• The task:
For the listing below, output exactly the lines from the line with "blue domino [375,453,431,495]" up to and including the line with "brown dice [680,365,715,406] -> none", and no other lines.

• Data to process:
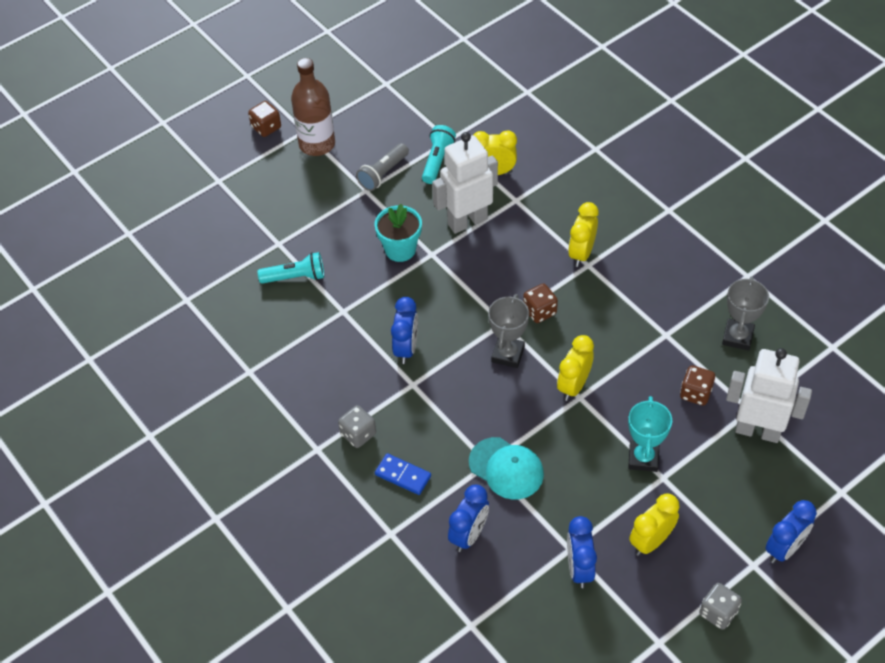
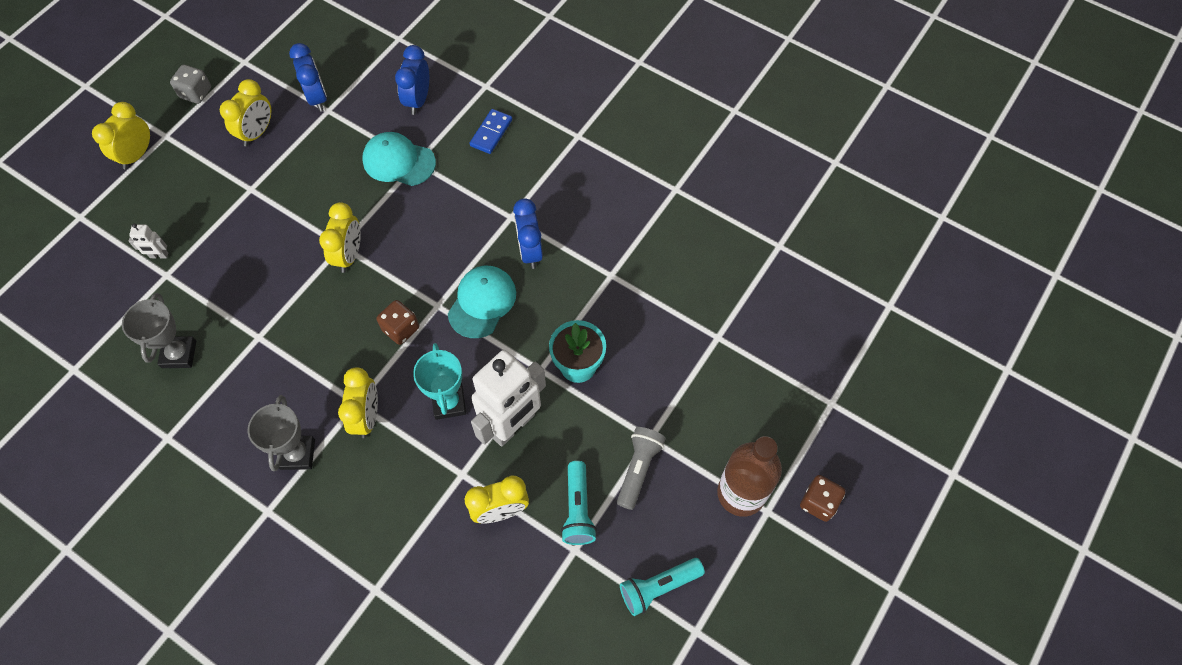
camera: 160 degrees right, 10 degrees up
turquoise flashlight [258,252,324,284] -> turquoise flashlight moved to [620,558,705,616]
grey dice [338,405,376,448] -> none
blue domino [375,453,431,495] -> blue domino turned 75 degrees counterclockwise [470,109,512,154]
grey trophy [488,294,529,368] -> grey trophy moved to [248,395,315,471]
turquoise trophy [628,396,672,472] -> turquoise trophy moved to [413,343,466,420]
brown dice [680,365,715,406] -> none
white robot [726,348,812,443] -> white robot [129,224,168,258], size x0.41
blue clock [766,500,817,563] -> yellow clock [92,102,150,169]
none -> turquoise cap [448,266,516,338]

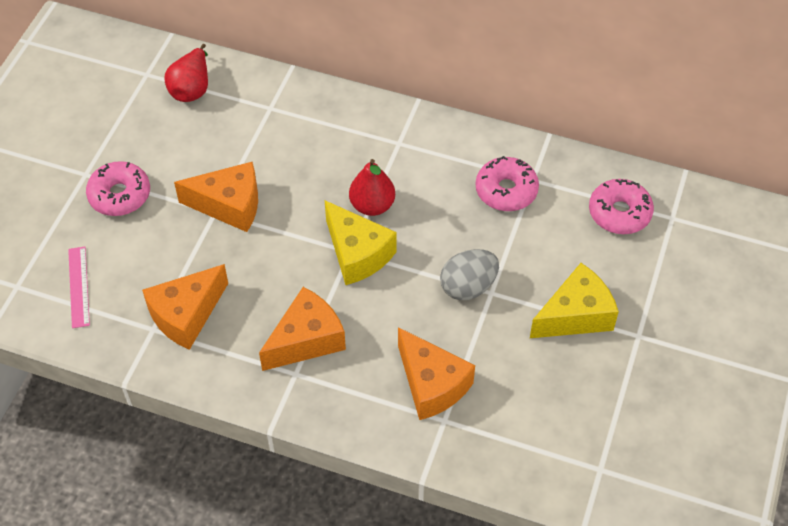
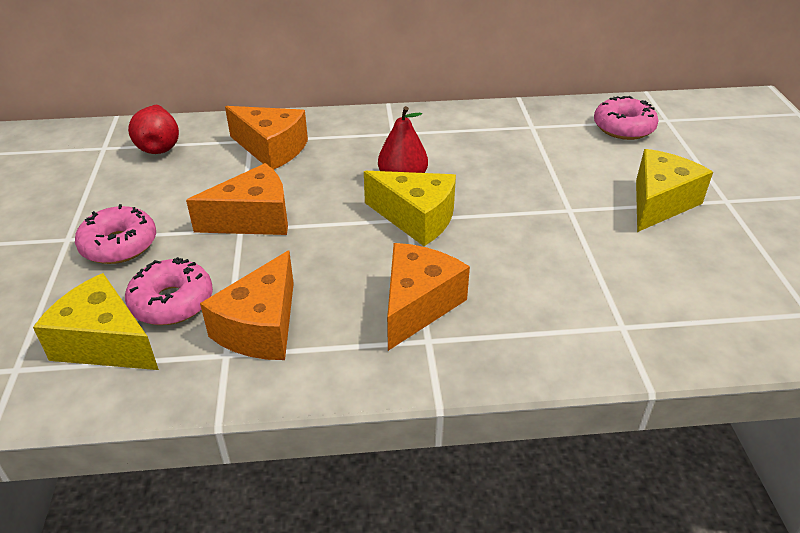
camera: 25 degrees left, 15 degrees down
pink ruler [68,247,90,328] -> yellow cheese [33,273,159,370]
orange cheese [398,327,475,420] -> orange cheese moved to [225,106,308,170]
grey egg [440,249,499,300] -> none
pink donut [476,156,539,211] -> pink donut moved to [125,257,213,325]

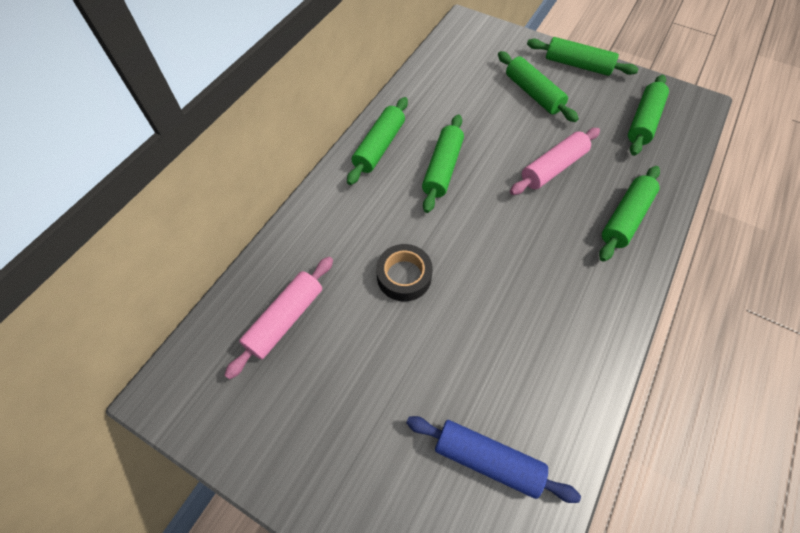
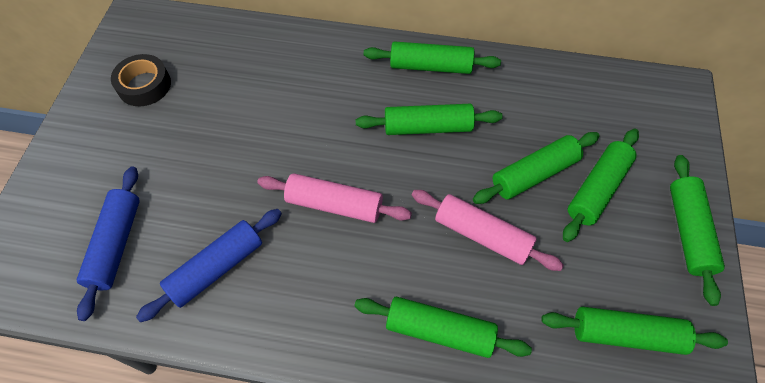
camera: 70 degrees right, 0 degrees up
pink rolling pin [224,257,333,380] -> pink rolling pin moved to [257,173,412,223]
black tape [376,244,433,301] -> black tape moved to [111,54,171,106]
none -> blue rolling pin [136,209,282,322]
none -> green rolling pin [473,132,600,204]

• Exercise solution:
blue domino [375,453,431,495] -> blue domino turned 75 degrees counterclockwise [470,109,512,154]
grey trophy [488,294,529,368] -> grey trophy moved to [248,395,315,471]
turquoise trophy [628,396,672,472] -> turquoise trophy moved to [413,343,466,420]
brown dice [680,365,715,406] -> none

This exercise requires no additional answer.